■ ASSIGNMENT
With pictures left out, copy exactly every line from the one containing "(411, 582) = (652, 287): orange" through the end of the material.

■ DATA UNDER STUDY
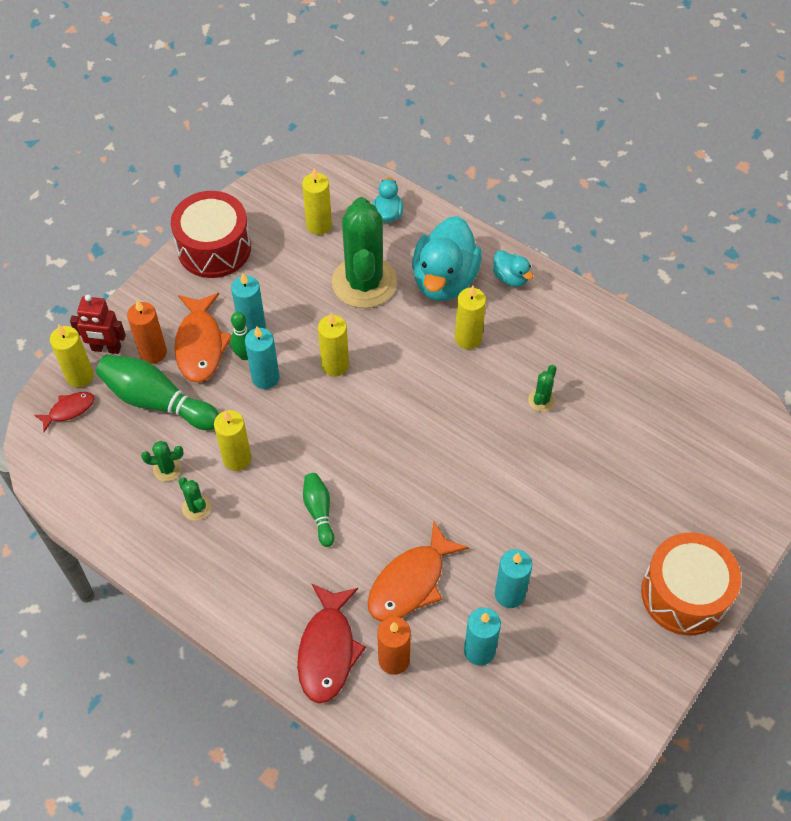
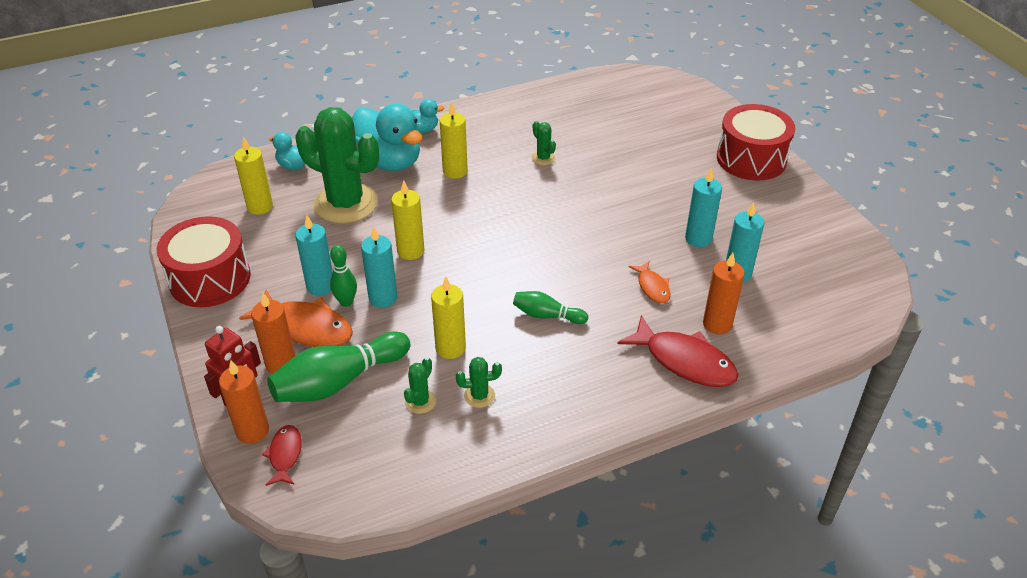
camera: 60 degrees left, 15 degrees down
(80, 376) = (252, 431): yellow candle -> orange candle
(411, 582) = (652, 287): orange fish -> orange fish, size x0.54
(684, 594) = (751, 159): orange drum -> red drum

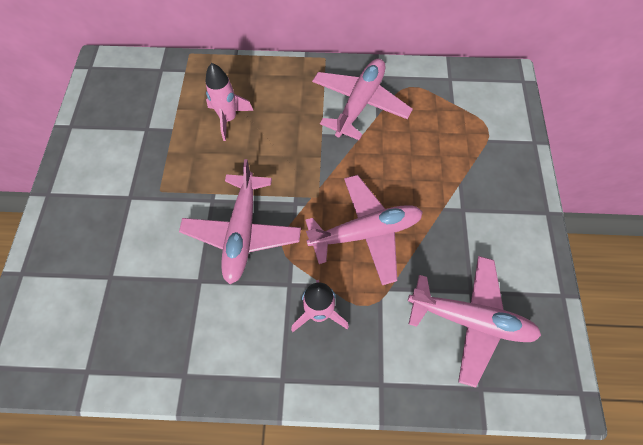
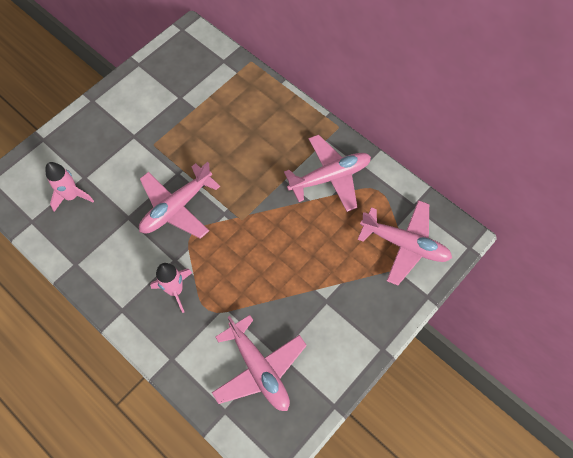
camera: 40 degrees right, 0 degrees up
(228, 119) = (234, 126): pink rocket -> pink rocket (72, 196)
(365, 232) = (249, 265): pink plane -> pink plane (404, 244)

■ WRITTEN RESPONSE
(411, 582) = (652, 287): orange fish -> orange fish, size x0.54
(684, 594) = (751, 159): orange drum -> red drum

camera: 40 degrees right, 0 degrees up
(228, 119) = (234, 126): pink rocket -> pink rocket (72, 196)
(365, 232) = (249, 265): pink plane -> pink plane (404, 244)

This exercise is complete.